DATASET CONTENT: Begin

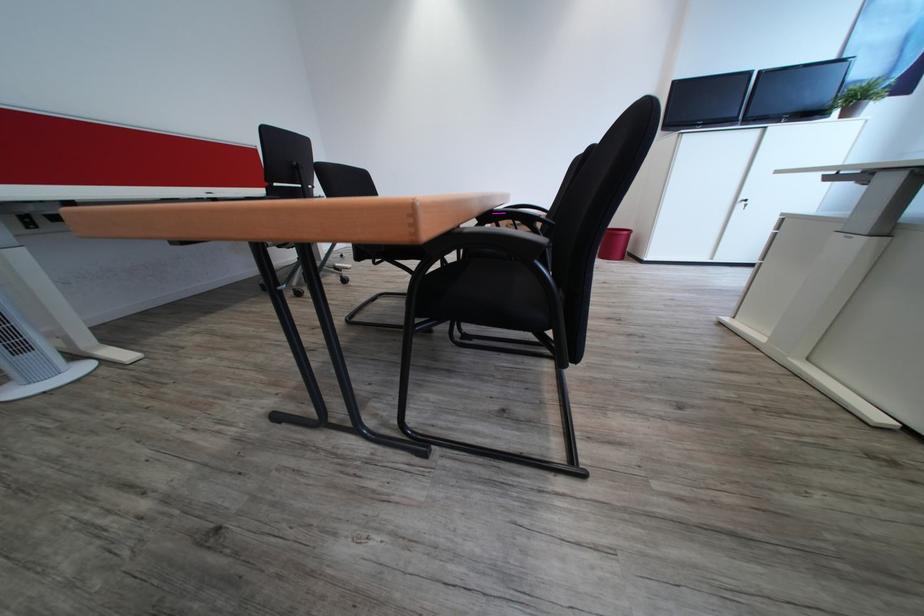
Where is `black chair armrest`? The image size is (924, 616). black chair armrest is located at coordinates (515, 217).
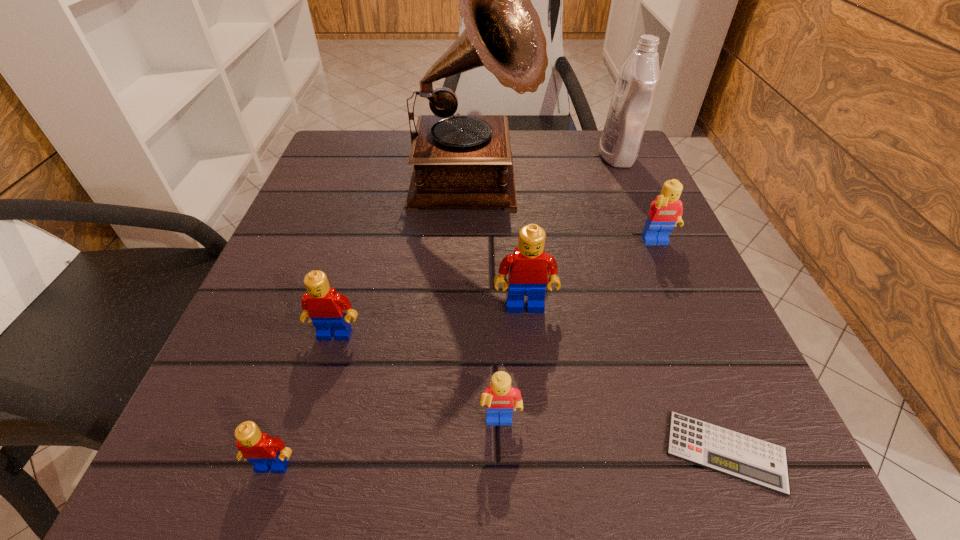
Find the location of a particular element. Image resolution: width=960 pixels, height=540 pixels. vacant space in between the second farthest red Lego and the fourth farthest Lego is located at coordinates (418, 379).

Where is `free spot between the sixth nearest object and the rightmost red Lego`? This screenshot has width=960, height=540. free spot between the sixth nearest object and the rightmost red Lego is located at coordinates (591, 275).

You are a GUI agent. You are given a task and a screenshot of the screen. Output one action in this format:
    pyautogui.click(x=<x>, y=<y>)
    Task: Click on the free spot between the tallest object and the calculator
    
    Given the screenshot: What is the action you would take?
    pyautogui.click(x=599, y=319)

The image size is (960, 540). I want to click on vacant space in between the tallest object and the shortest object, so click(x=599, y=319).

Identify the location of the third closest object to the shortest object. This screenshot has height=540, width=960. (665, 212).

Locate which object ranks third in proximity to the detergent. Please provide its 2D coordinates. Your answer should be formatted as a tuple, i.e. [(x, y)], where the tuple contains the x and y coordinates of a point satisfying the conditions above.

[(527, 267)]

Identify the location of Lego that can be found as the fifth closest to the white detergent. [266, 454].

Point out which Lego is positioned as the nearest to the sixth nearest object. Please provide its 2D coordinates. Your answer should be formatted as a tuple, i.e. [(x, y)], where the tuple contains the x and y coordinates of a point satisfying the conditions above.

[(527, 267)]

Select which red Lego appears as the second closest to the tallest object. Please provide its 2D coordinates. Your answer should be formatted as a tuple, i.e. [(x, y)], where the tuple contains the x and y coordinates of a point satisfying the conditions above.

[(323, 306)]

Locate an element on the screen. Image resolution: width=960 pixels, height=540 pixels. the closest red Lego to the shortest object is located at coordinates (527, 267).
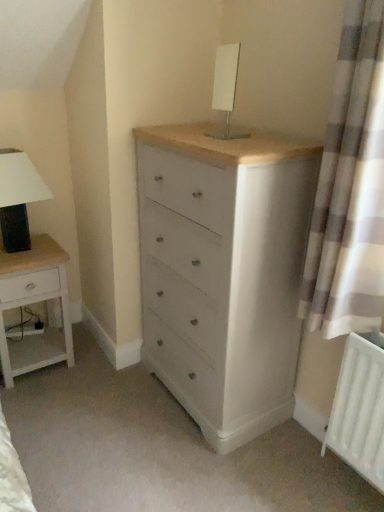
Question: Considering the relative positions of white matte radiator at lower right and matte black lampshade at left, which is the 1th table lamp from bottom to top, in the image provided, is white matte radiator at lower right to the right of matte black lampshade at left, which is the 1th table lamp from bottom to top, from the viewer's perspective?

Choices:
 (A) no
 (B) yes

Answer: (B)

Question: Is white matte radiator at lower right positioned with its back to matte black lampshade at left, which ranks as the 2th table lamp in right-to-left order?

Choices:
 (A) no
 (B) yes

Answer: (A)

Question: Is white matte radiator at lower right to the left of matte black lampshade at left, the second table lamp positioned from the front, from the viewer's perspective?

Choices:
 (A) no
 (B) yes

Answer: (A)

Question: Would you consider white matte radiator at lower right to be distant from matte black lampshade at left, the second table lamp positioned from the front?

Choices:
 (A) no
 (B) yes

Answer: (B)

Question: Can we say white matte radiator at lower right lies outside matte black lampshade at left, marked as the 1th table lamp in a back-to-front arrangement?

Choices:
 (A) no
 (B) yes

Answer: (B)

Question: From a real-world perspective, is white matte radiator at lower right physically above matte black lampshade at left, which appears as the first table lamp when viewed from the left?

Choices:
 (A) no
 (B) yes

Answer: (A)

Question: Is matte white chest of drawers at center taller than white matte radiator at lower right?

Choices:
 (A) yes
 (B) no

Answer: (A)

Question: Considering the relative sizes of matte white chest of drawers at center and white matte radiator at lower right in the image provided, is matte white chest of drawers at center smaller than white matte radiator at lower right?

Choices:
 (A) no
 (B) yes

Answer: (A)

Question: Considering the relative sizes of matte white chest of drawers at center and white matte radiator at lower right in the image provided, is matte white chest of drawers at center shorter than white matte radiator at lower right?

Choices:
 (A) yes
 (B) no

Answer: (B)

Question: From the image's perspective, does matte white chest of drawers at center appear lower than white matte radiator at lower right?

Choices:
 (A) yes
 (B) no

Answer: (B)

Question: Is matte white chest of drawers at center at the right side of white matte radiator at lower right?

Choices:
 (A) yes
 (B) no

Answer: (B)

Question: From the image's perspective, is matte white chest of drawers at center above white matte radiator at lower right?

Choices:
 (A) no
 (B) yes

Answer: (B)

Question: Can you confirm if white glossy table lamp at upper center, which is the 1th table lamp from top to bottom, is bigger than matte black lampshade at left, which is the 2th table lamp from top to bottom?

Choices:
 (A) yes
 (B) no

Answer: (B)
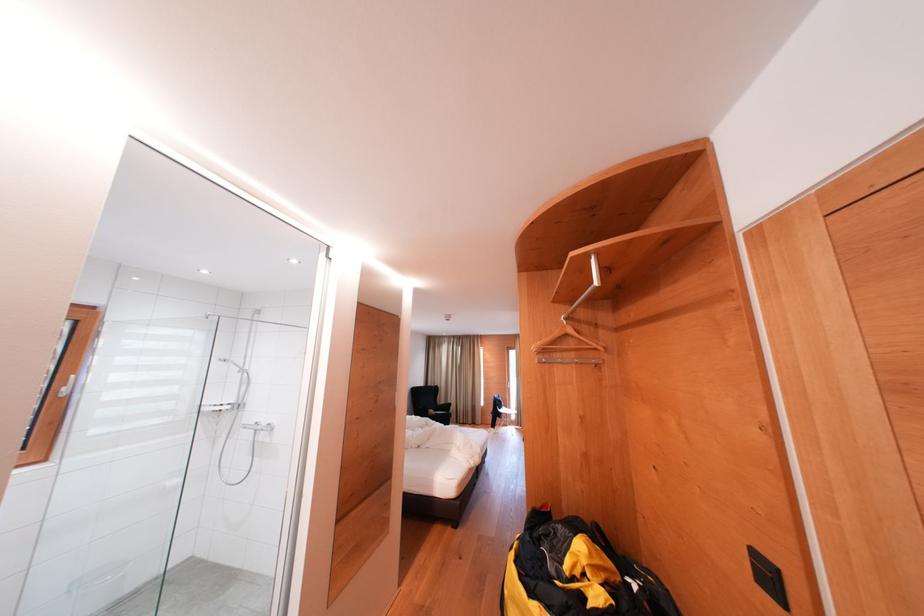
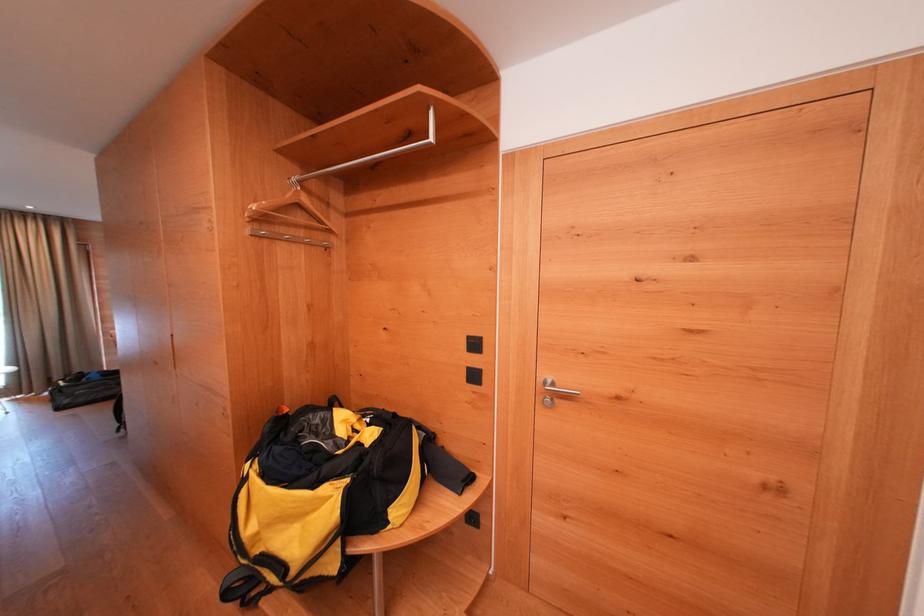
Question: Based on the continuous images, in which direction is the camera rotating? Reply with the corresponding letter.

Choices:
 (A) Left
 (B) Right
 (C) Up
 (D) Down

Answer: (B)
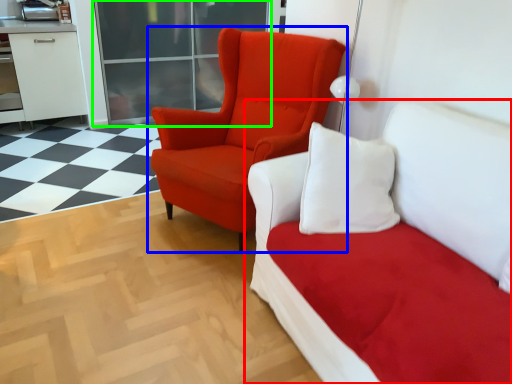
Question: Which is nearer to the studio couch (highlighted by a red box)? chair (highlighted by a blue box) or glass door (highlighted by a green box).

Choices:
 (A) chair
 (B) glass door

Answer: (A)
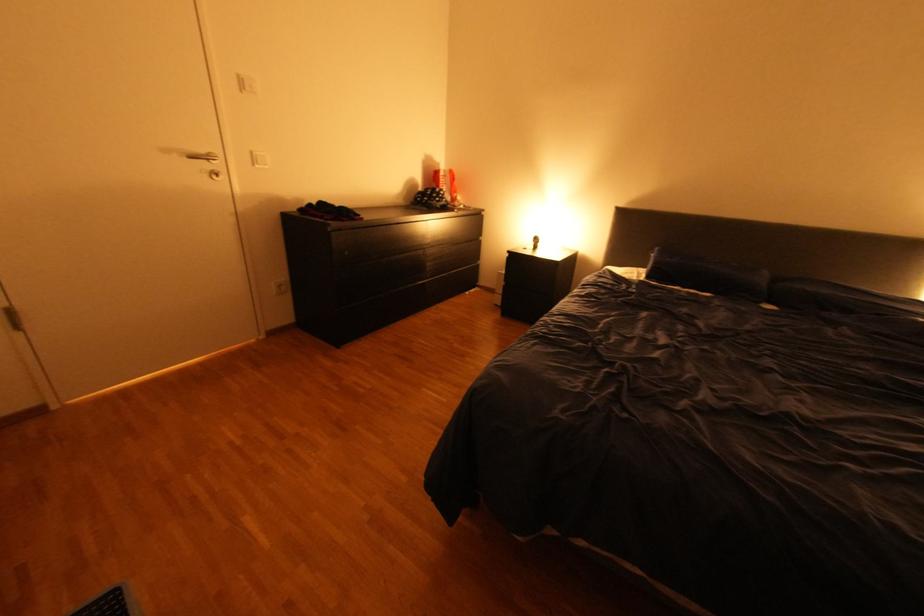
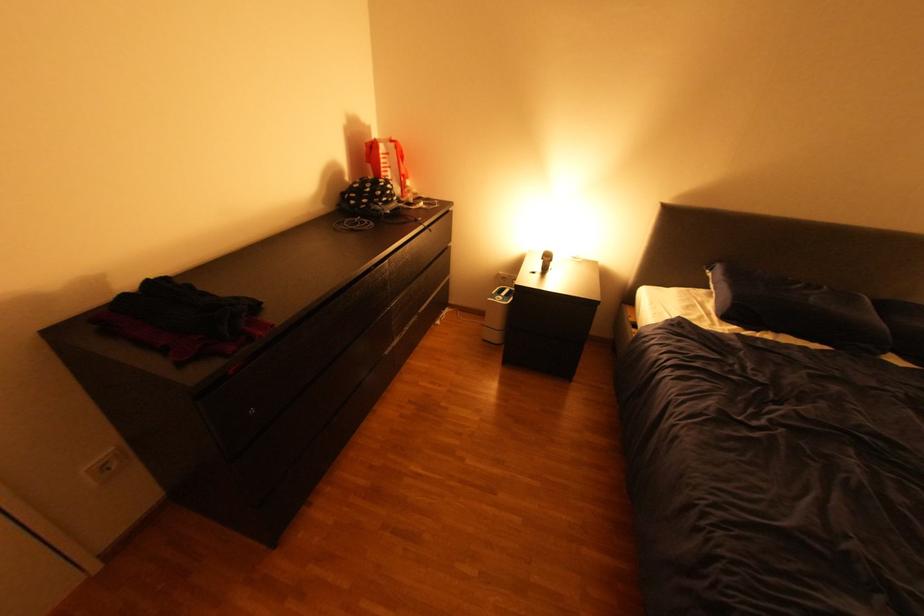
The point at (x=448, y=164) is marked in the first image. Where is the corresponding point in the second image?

DATASET CONTENT: End

◆ AIM OF THE TASK ◆
Write out all of the lines above again word for word, but leave the pictures out of your copy.

◆ RESPONSE BOX ◆
Where is `black chair armrest`? The image size is (924, 616). black chair armrest is located at coordinates (515, 217).
Find the location of a particular element. Image resolution: width=960 pixels, height=540 pixels. vacant space in between the second farthest red Lego and the fourth farthest Lego is located at coordinates (418, 379).

Where is `free spot between the sixth nearest object and the rightmost red Lego`? This screenshot has width=960, height=540. free spot between the sixth nearest object and the rightmost red Lego is located at coordinates (591, 275).

You are a GUI agent. You are given a task and a screenshot of the screen. Output one action in this format:
    pyautogui.click(x=<x>, y=<y>)
    Task: Click on the free spot between the tallest object and the calculator
    
    Given the screenshot: What is the action you would take?
    pyautogui.click(x=599, y=319)

The image size is (960, 540). I want to click on vacant space in between the tallest object and the shortest object, so click(x=599, y=319).

Identify the location of the third closest object to the shortest object. This screenshot has height=540, width=960. (665, 212).

Locate which object ranks third in proximity to the detergent. Please provide its 2D coordinates. Your answer should be formatted as a tuple, i.e. [(x, y)], where the tuple contains the x and y coordinates of a point satisfying the conditions above.

[(527, 267)]

Identify the location of Lego that can be found as the fifth closest to the white detergent. [266, 454].

Point out which Lego is positioned as the nearest to the sixth nearest object. Please provide its 2D coordinates. Your answer should be formatted as a tuple, i.e. [(x, y)], where the tuple contains the x and y coordinates of a point satisfying the conditions above.

[(527, 267)]

Select which red Lego appears as the second closest to the tallest object. Please provide its 2D coordinates. Your answer should be formatted as a tuple, i.e. [(x, y)], where the tuple contains the x and y coordinates of a point satisfying the conditions above.

[(323, 306)]

Locate an element on the screen. Image resolution: width=960 pixels, height=540 pixels. the closest red Lego to the shortest object is located at coordinates (527, 267).
Question: Considering the relative positions of white matte radiator at lower right and matte black lampshade at left, which is the 1th table lamp from bottom to top, in the image provided, is white matte radiator at lower right to the right of matte black lampshade at left, which is the 1th table lamp from bottom to top, from the viewer's perspective?

Choices:
 (A) no
 (B) yes

Answer: (B)

Question: Is white matte radiator at lower right positioned with its back to matte black lampshade at left, which ranks as the 2th table lamp in right-to-left order?

Choices:
 (A) no
 (B) yes

Answer: (A)

Question: Is white matte radiator at lower right to the left of matte black lampshade at left, the second table lamp positioned from the front, from the viewer's perspective?

Choices:
 (A) no
 (B) yes

Answer: (A)

Question: Would you consider white matte radiator at lower right to be distant from matte black lampshade at left, the second table lamp positioned from the front?

Choices:
 (A) no
 (B) yes

Answer: (B)

Question: Can we say white matte radiator at lower right lies outside matte black lampshade at left, marked as the 1th table lamp in a back-to-front arrangement?

Choices:
 (A) no
 (B) yes

Answer: (B)

Question: From a real-world perspective, is white matte radiator at lower right physically above matte black lampshade at left, which appears as the first table lamp when viewed from the left?

Choices:
 (A) no
 (B) yes

Answer: (A)

Question: Is matte white chest of drawers at center taller than white matte radiator at lower right?

Choices:
 (A) yes
 (B) no

Answer: (A)

Question: Considering the relative sizes of matte white chest of drawers at center and white matte radiator at lower right in the image provided, is matte white chest of drawers at center smaller than white matte radiator at lower right?

Choices:
 (A) no
 (B) yes

Answer: (A)

Question: Considering the relative sizes of matte white chest of drawers at center and white matte radiator at lower right in the image provided, is matte white chest of drawers at center shorter than white matte radiator at lower right?

Choices:
 (A) yes
 (B) no

Answer: (B)

Question: From the image's perspective, does matte white chest of drawers at center appear lower than white matte radiator at lower right?

Choices:
 (A) yes
 (B) no

Answer: (B)

Question: Is matte white chest of drawers at center at the right side of white matte radiator at lower right?

Choices:
 (A) yes
 (B) no

Answer: (B)

Question: From the image's perspective, is matte white chest of drawers at center above white matte radiator at lower right?

Choices:
 (A) no
 (B) yes

Answer: (B)

Question: Can you confirm if white glossy table lamp at upper center, which is the 1th table lamp from top to bottom, is bigger than matte black lampshade at left, which is the 2th table lamp from top to bottom?

Choices:
 (A) yes
 (B) no

Answer: (B)
Question: Based on the continuous images, in which direction is the camera rotating? Reply with the corresponding letter.

Choices:
 (A) Left
 (B) Right
 (C) Up
 (D) Down

Answer: (B)
Question: Which is nearer to the studio couch (highlighted by a red box)? chair (highlighted by a blue box) or glass door (highlighted by a green box).

Choices:
 (A) chair
 (B) glass door

Answer: (A)
The point at (x=448, y=164) is marked in the first image. Where is the corresponding point in the second image?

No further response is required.